___ Task inputs ___

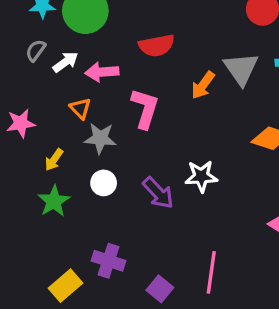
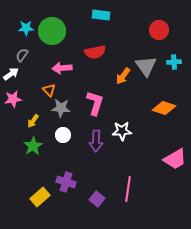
white arrow: (65, 62) -> (11, 74), moved
pink L-shape: (145, 108) -> (95, 103), moved
purple arrow: (158, 193) -> (96, 141), turned 45

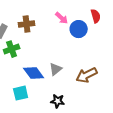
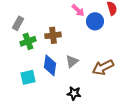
brown cross: (27, 24) -> (53, 35), moved
blue diamond: (34, 73) -> (50, 65), turned 45
cyan square: (21, 93) -> (28, 77), moved

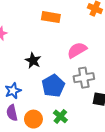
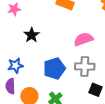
black star: (33, 61) -> (32, 35), moved

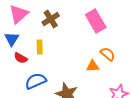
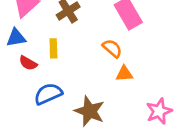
blue triangle: (12, 39) -> (16, 38), turned 49
orange semicircle: (108, 54) -> (112, 48), moved

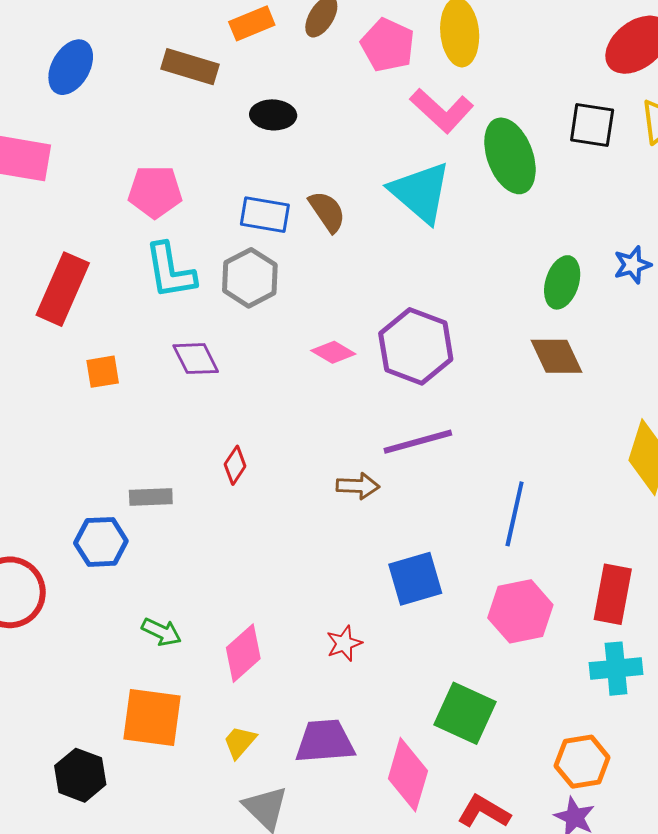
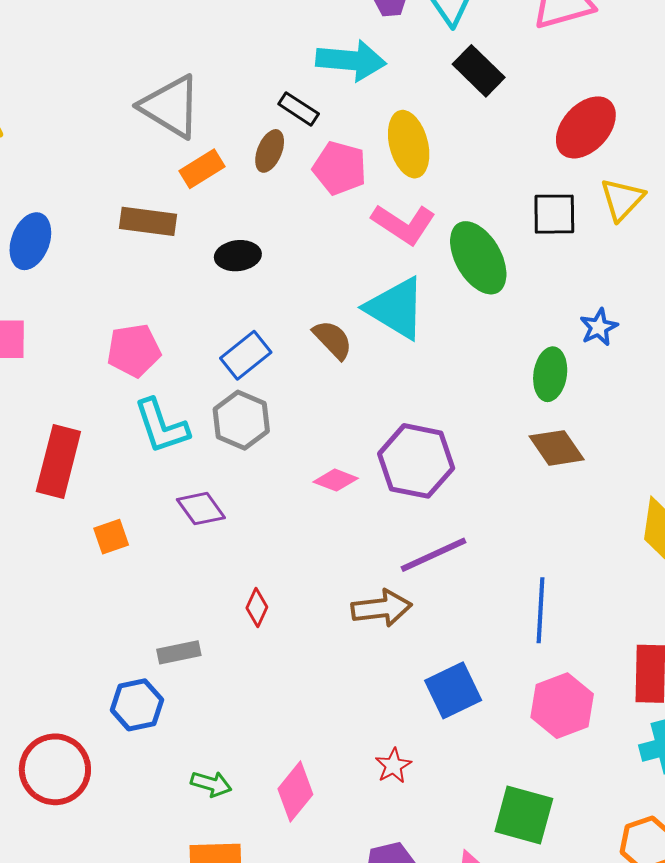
brown semicircle: (327, 212) -> (333, 340), moved
blue rectangle: (265, 215) -> (246, 355), turned -39
blue star: (632, 265) -> (599, 327), moved
brown arrow: (358, 486) -> (382, 608), size x1.4

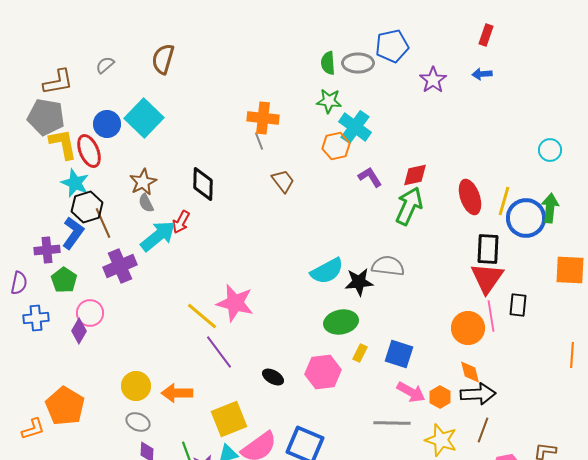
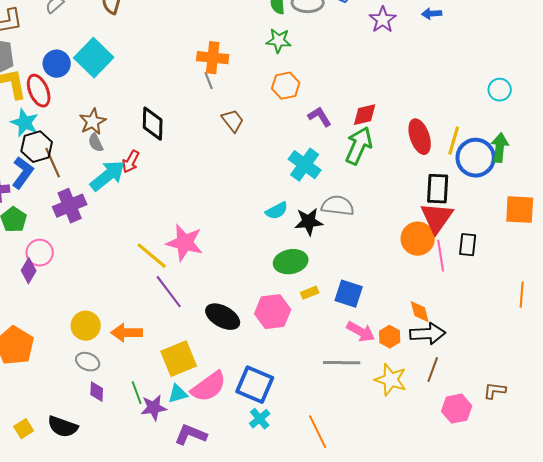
cyan cross: (355, 127) -> (305, 165), moved
cyan semicircle: (327, 271) -> (277, 211), size x0.7
orange circle: (468, 328) -> (418, 239), moved
yellow rectangle: (360, 353) -> (310, 293), turned 42
black ellipse: (273, 377) -> (223, 317), size x1.6

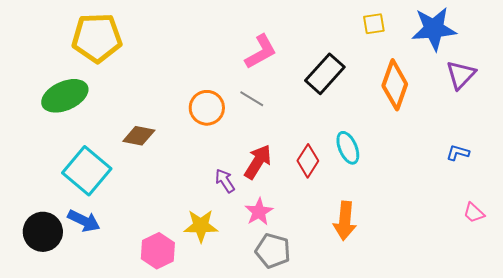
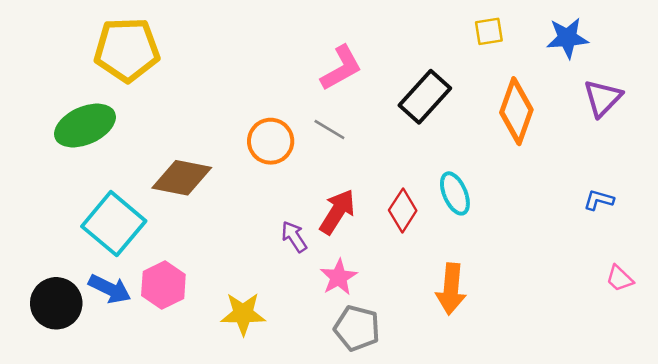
blue star: (434, 29) -> (567, 38), size x0.7
brown diamond: (139, 136) -> (182, 178), size x1.4
yellow star: (201, 226) -> (243, 314), moved
pink hexagon: (158, 251) -> (163, 285), moved

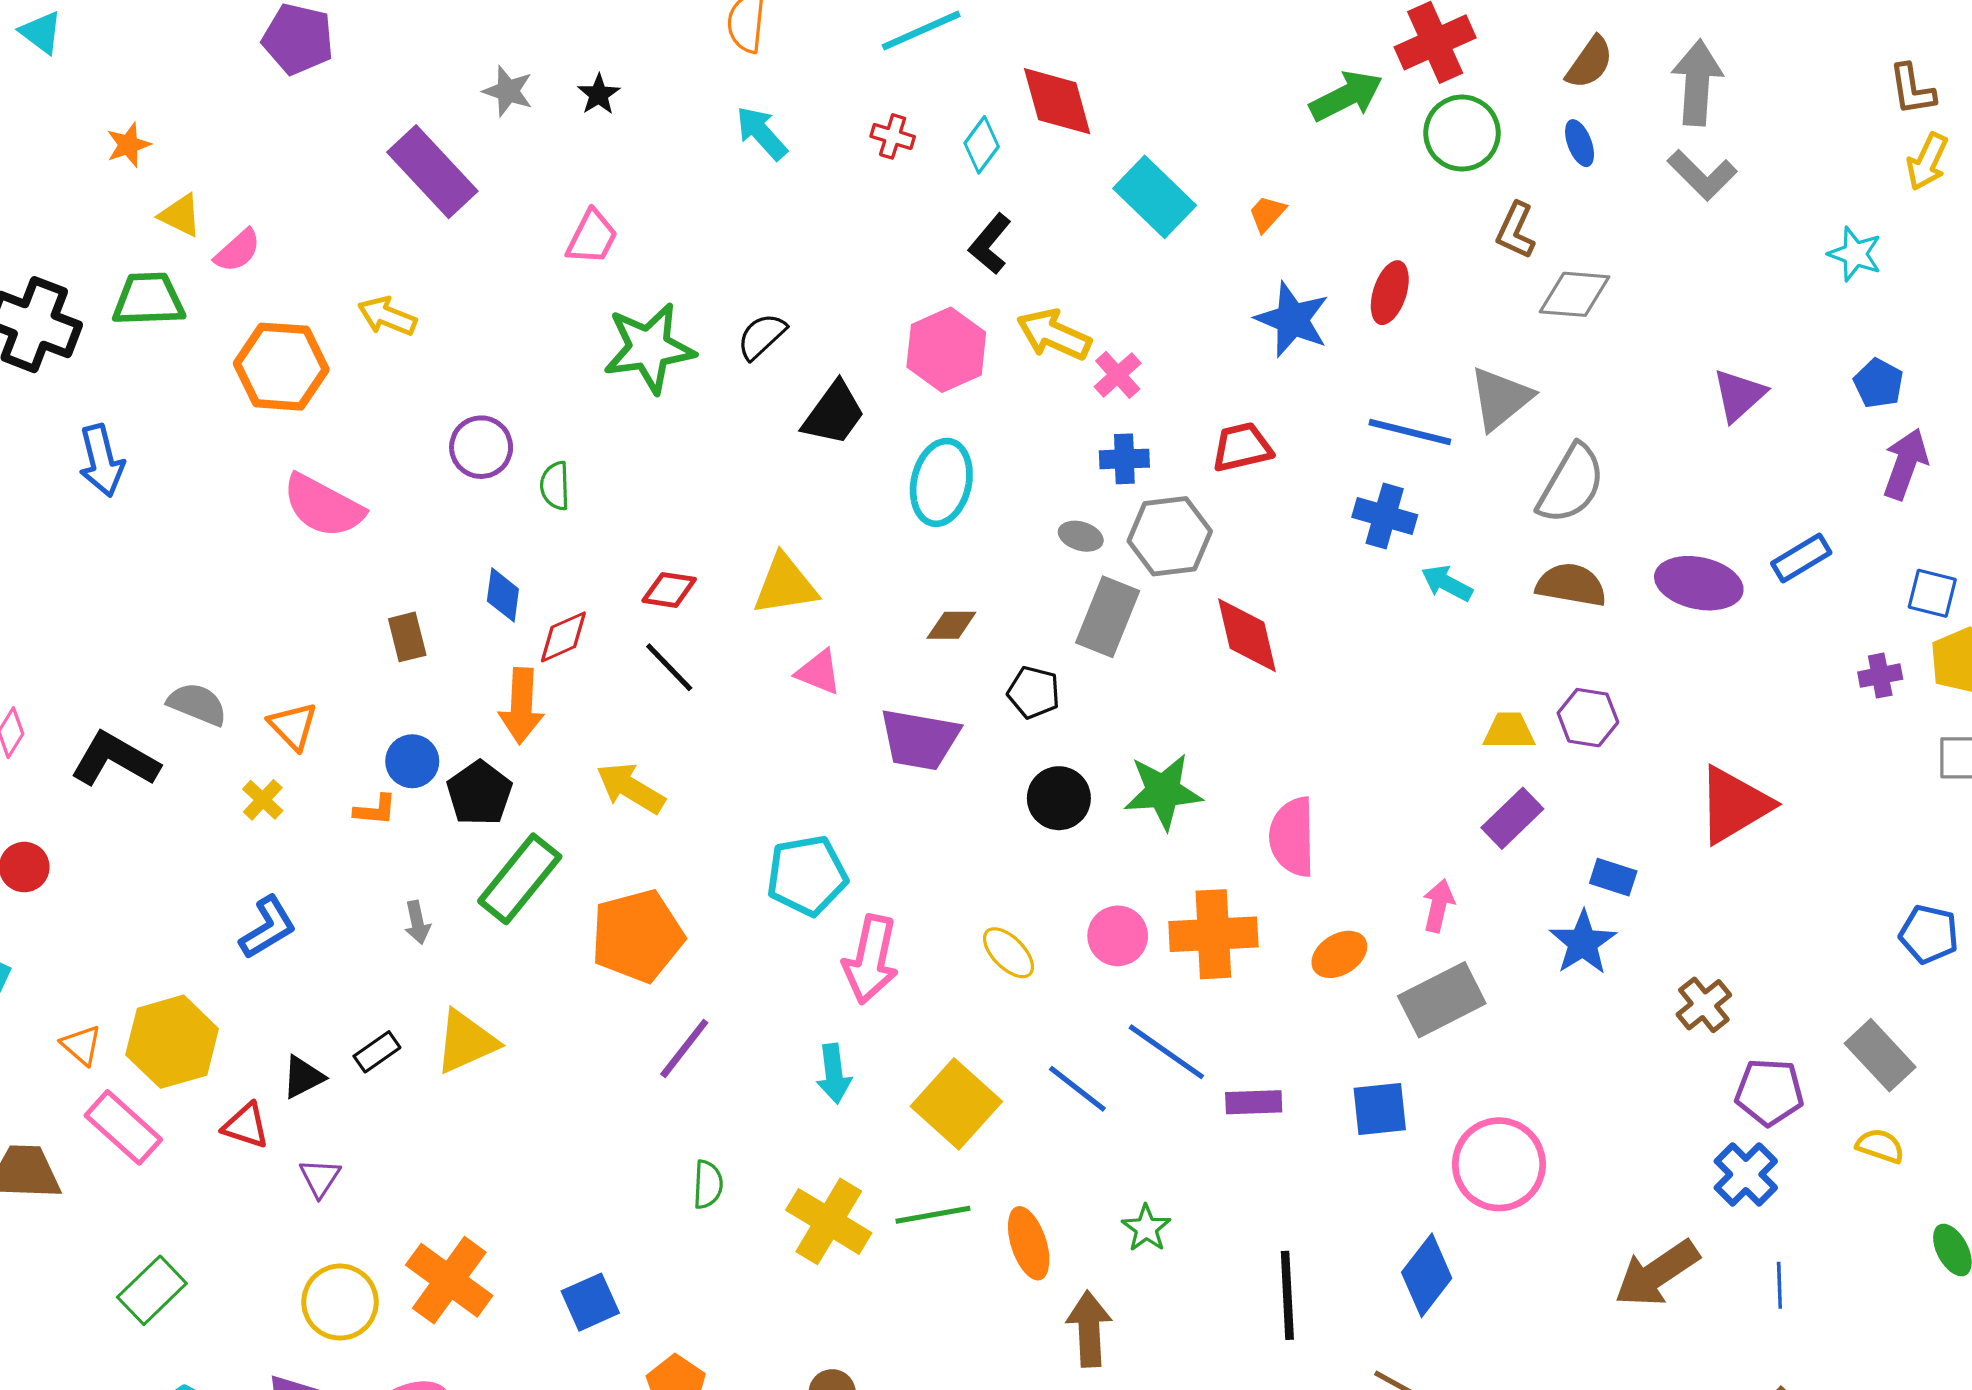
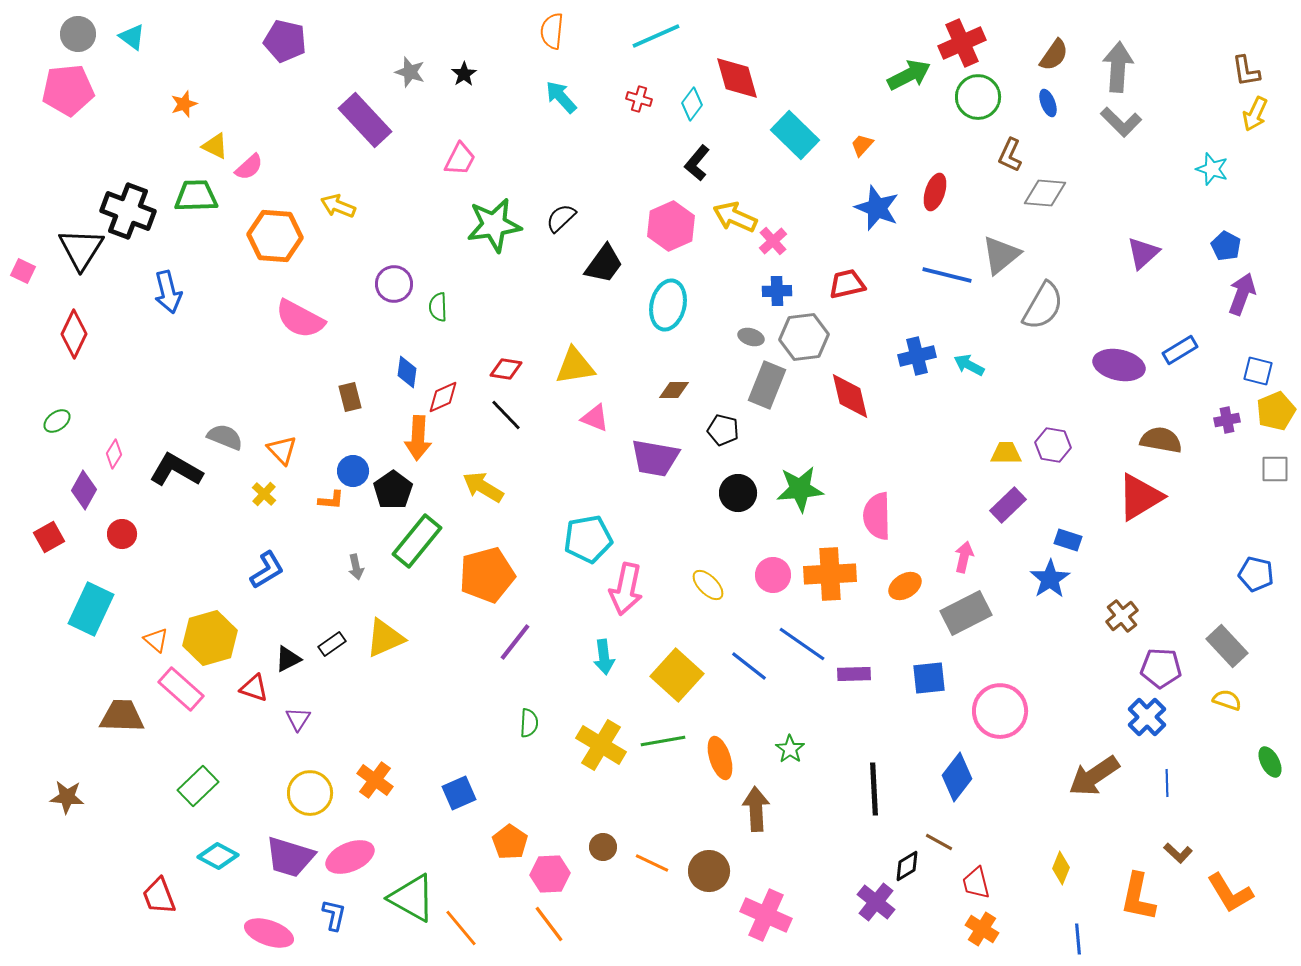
blue cross: (1385, 516) -> (917, 356), moved, turned -30
brown semicircle: (1571, 585) -> (1161, 440), moved
orange cross: (449, 1280) -> (375, 780), size x0.7

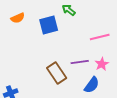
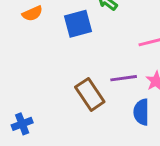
blue semicircle: (92, 85) -> (141, 112), turned 144

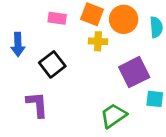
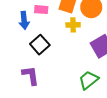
blue arrow: (18, 44) -> (24, 20), moved

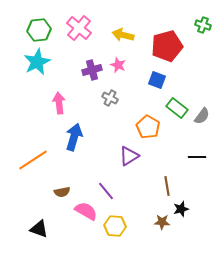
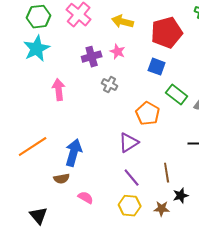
blue arrow: (74, 137) -> (74, 153), moved
purple line: (106, 191) -> (132, 178), moved
pink semicircle: (86, 211) -> (86, 198), size x0.7
yellow hexagon: (115, 226) -> (130, 206), moved
black triangle: (39, 229) -> (39, 216), turned 30

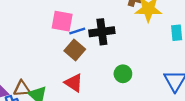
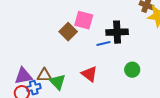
blue line: (77, 31) -> (103, 44), moved
brown square: (75, 50) -> (68, 32), moved

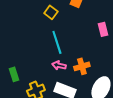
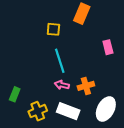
yellow square: (51, 12) -> (53, 29), turned -32
green rectangle: (14, 74) -> (15, 94), turned 40

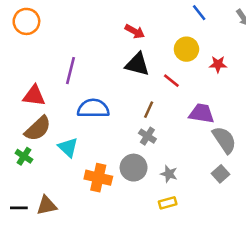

___

- **Exercise instructions**
Beginning with the first line of the records and ending with the line that contains "pink hexagon: (158, 251) -> (163, 285), moved", reproduce every line exactly, omitting pictures and adding nothing.

- **Solution for this exercise**
white arrow: (65, 62) -> (11, 74), moved
pink L-shape: (145, 108) -> (95, 103), moved
purple arrow: (158, 193) -> (96, 141), turned 45

brown cross: (27, 24) -> (53, 35), moved
blue diamond: (34, 73) -> (50, 65), turned 45
cyan square: (21, 93) -> (28, 77), moved

black star: (33, 61) -> (32, 35), moved

blue triangle: (12, 39) -> (16, 38), turned 49
orange semicircle: (108, 54) -> (112, 48), moved

brown semicircle: (327, 212) -> (333, 340), moved
blue rectangle: (265, 215) -> (246, 355), turned -39
blue star: (632, 265) -> (599, 327), moved
brown arrow: (358, 486) -> (382, 608), size x1.4

cyan cross: (355, 127) -> (305, 165), moved
cyan semicircle: (327, 271) -> (277, 211), size x0.7
orange circle: (468, 328) -> (418, 239), moved
yellow rectangle: (360, 353) -> (310, 293), turned 42
black ellipse: (273, 377) -> (223, 317), size x1.6

blue star: (434, 29) -> (567, 38), size x0.7
brown diamond: (139, 136) -> (182, 178), size x1.4
yellow star: (201, 226) -> (243, 314), moved
pink hexagon: (158, 251) -> (163, 285), moved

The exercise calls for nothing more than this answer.